Work required
Output all of the lines below exactly, and leave out each image.

[Before-and-after object listings]
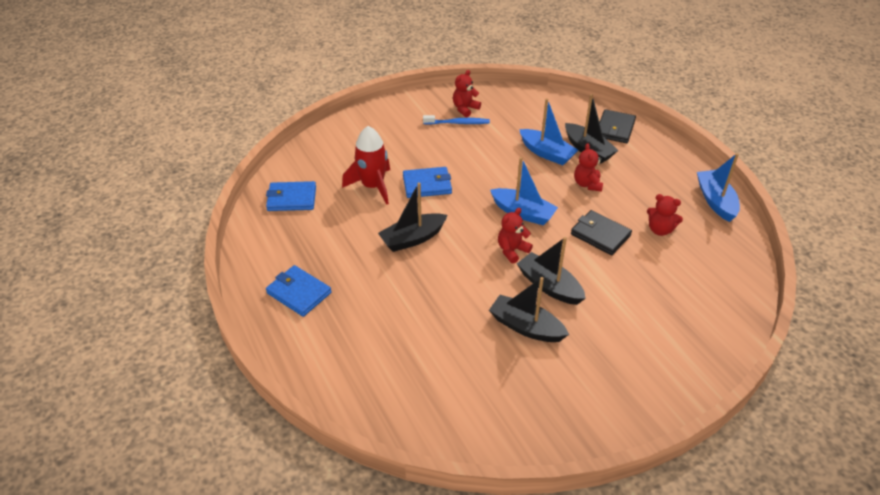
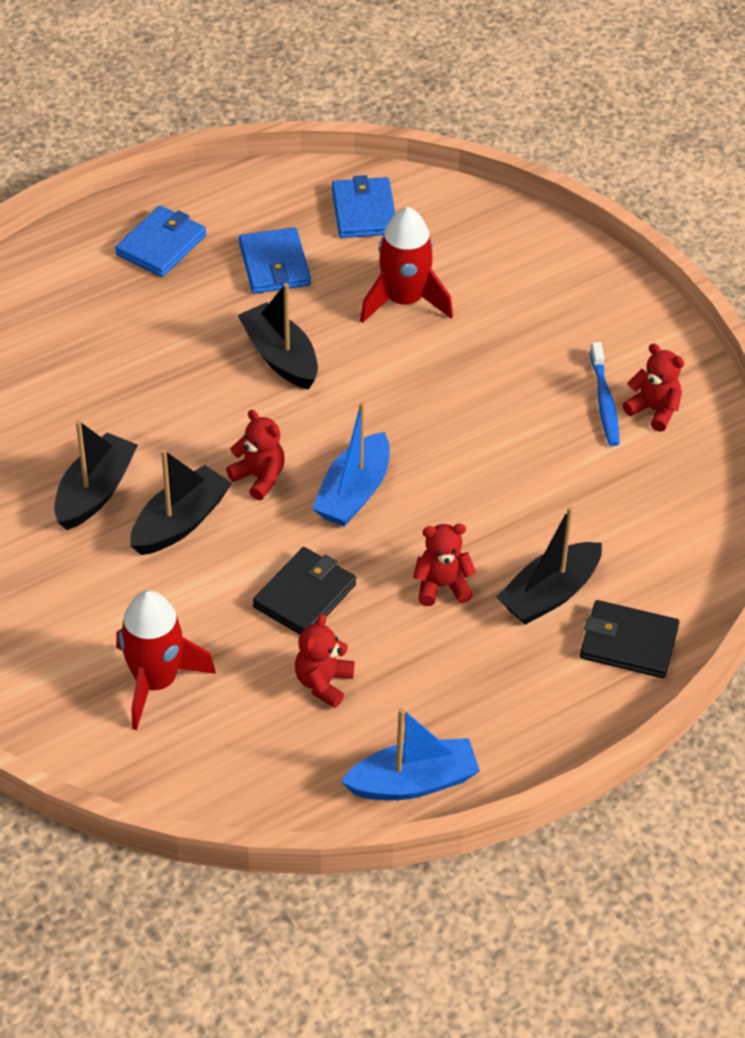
camera: 85 degrees right, 5 degrees up
blue wallet [403,167,452,198] -> blue wallet moved to [239,227,311,294]
blue boat [519,98,578,165] -> none
none -> red rocket [116,590,216,730]

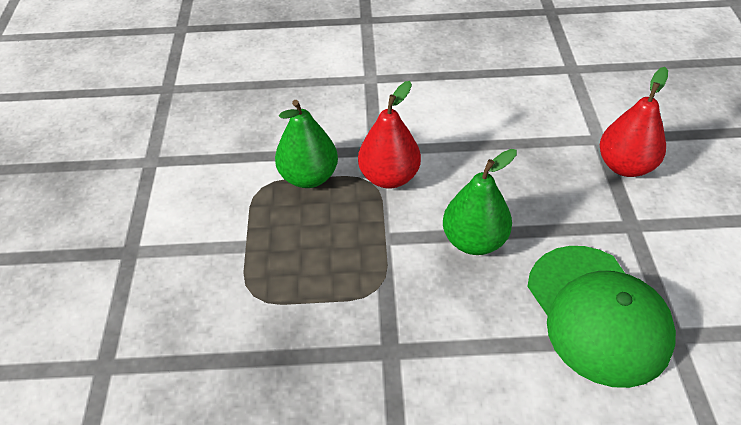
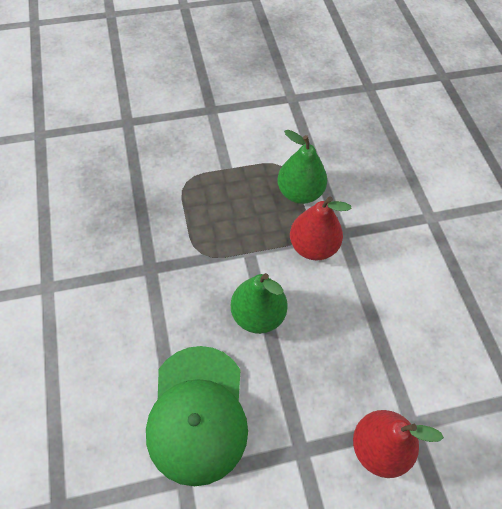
camera: 75 degrees right, 10 degrees up
green cap [527,246,676,388] -> green cap turned 60 degrees counterclockwise [146,346,248,486]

Answer below
camera: 85 degrees right, 5 degrees up
blue wallet [403,167,452,198] -> blue wallet moved to [239,227,311,294]
blue boat [519,98,578,165] -> none
none -> red rocket [116,590,216,730]

camera: 75 degrees right, 10 degrees up
green cap [527,246,676,388] -> green cap turned 60 degrees counterclockwise [146,346,248,486]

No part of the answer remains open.